_WHAT IS REQUIRED:_ Find the lines holding the string "Paid" in the data, then copy all of them.

Dataset entries

⁂

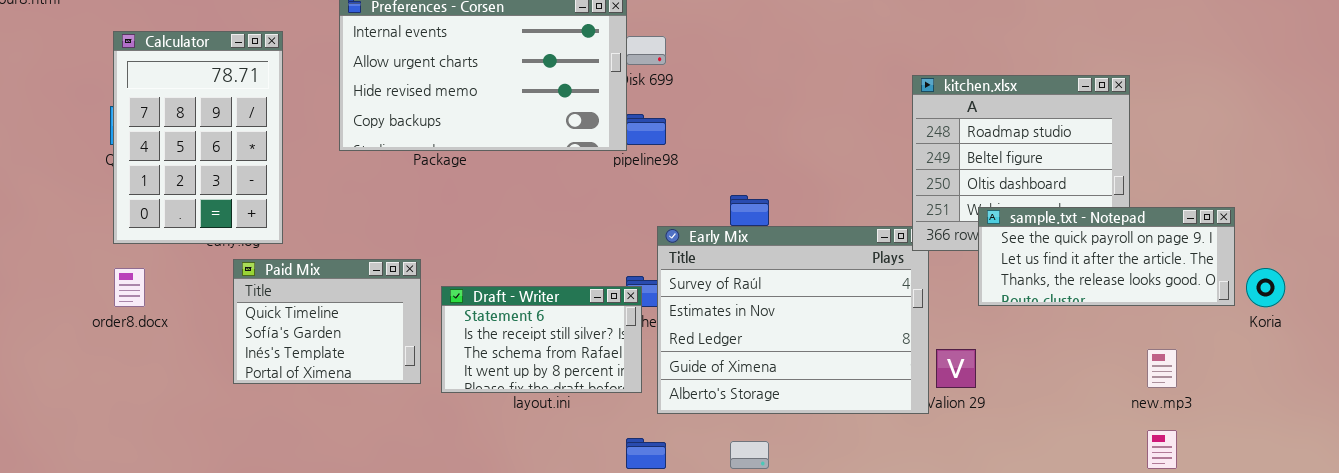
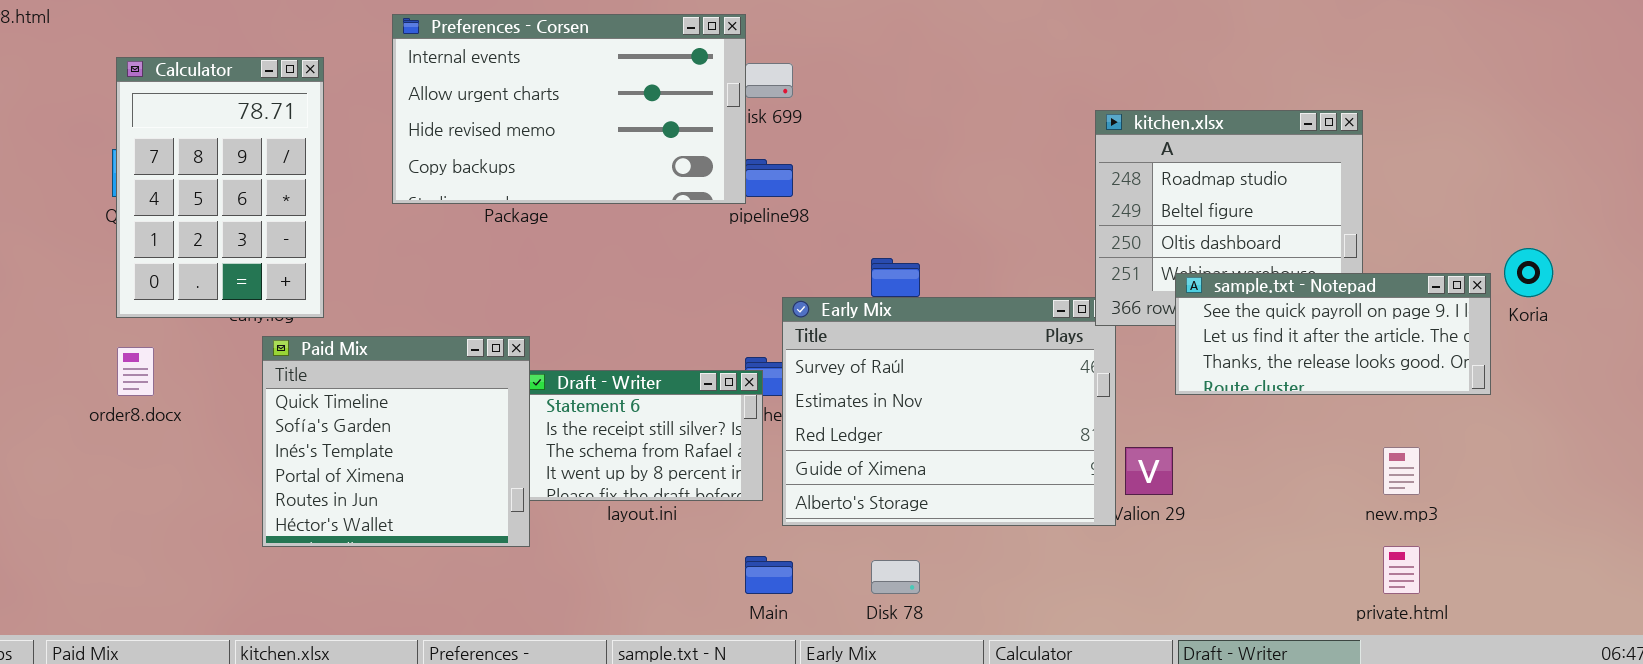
Paid Mix: [233,259,421,384] -> [262,336,530,547], resized
Koria: [1246,268,1285,307] -> [1504,248,1553,297], moved

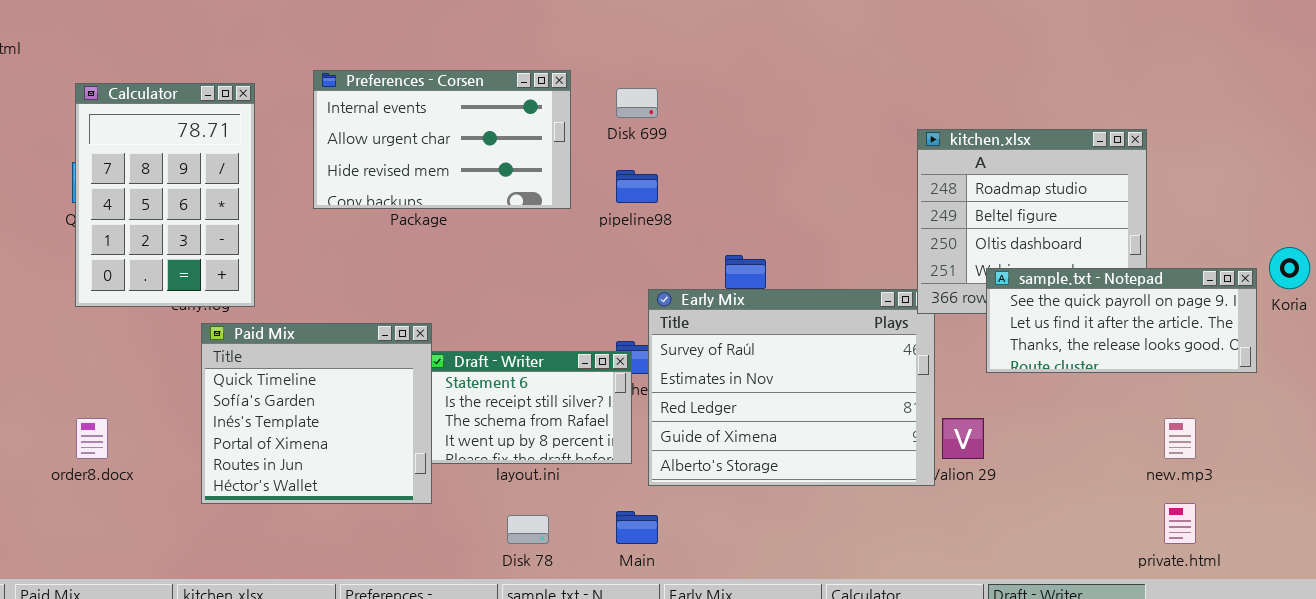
Preferences - Corsen: [392,14,746,204] -> [313,70,571,209], resized
order8.docx: [117,347,154,396] -> [76,418,108,459], moved
Disk 78: [871,560,920,594] -> [507,515,549,544], moved

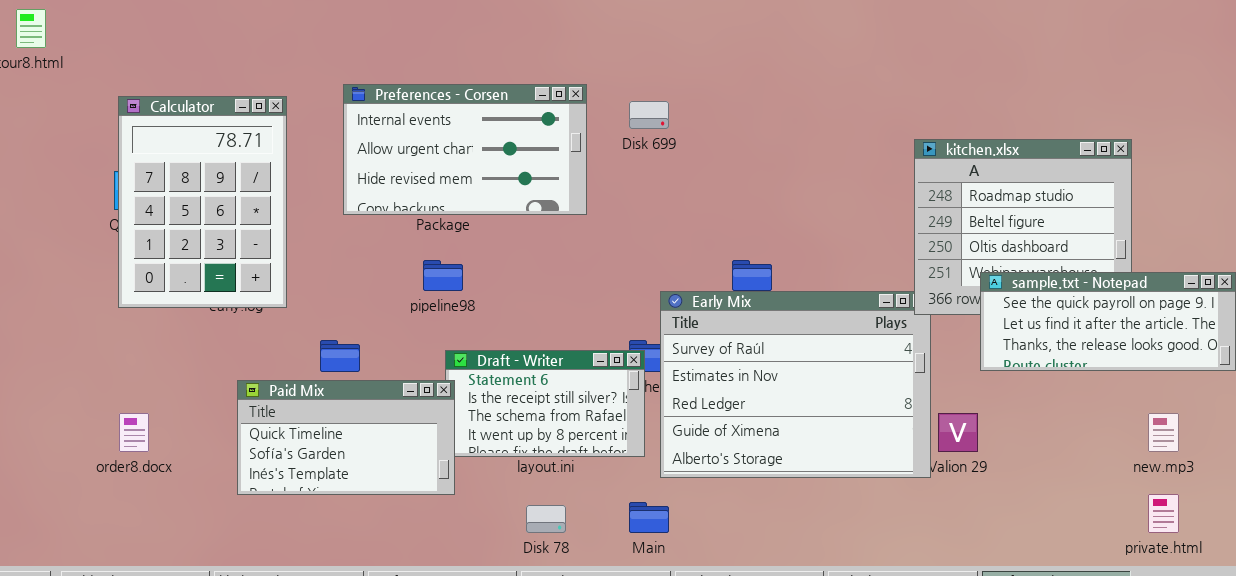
pipeline98: [616,170,658,203] -> [423,260,463,291], moved
Paid Mix: [201,323,432,504] -> [237,380,455,495], resized

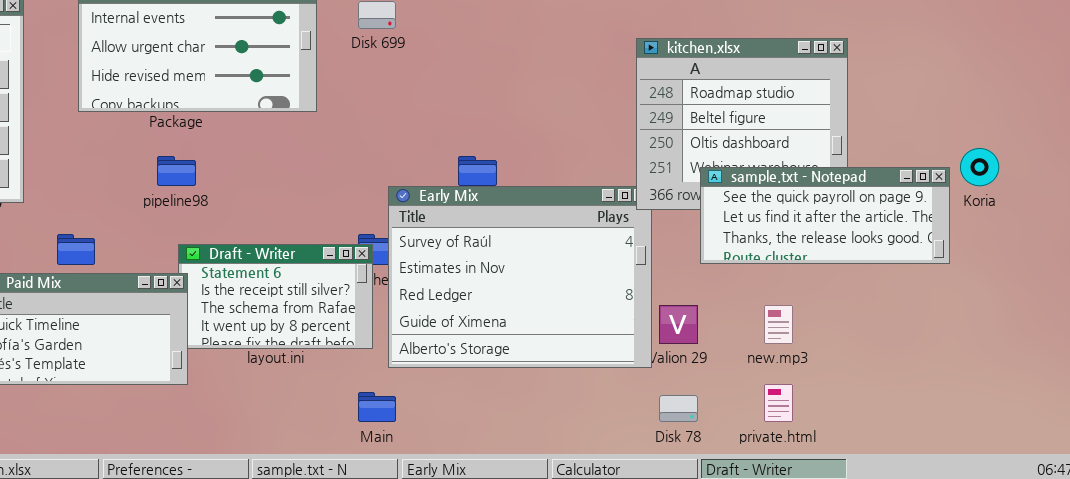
new.mp3: [1148,413,1179,452] -> [764,305,793,344], moved
private.html: [1148,494,1179,533] -> [764,384,793,422], moved
Disk 78: [526,505,566,533] -> [659,395,698,422], moved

⁂

_SOLUTION TO THIS PROBLEM:_
Paid Mix: [233,259,421,384] -> [262,336,530,547], resized
Paid Mix: [201,323,432,504] -> [237,380,455,495], resized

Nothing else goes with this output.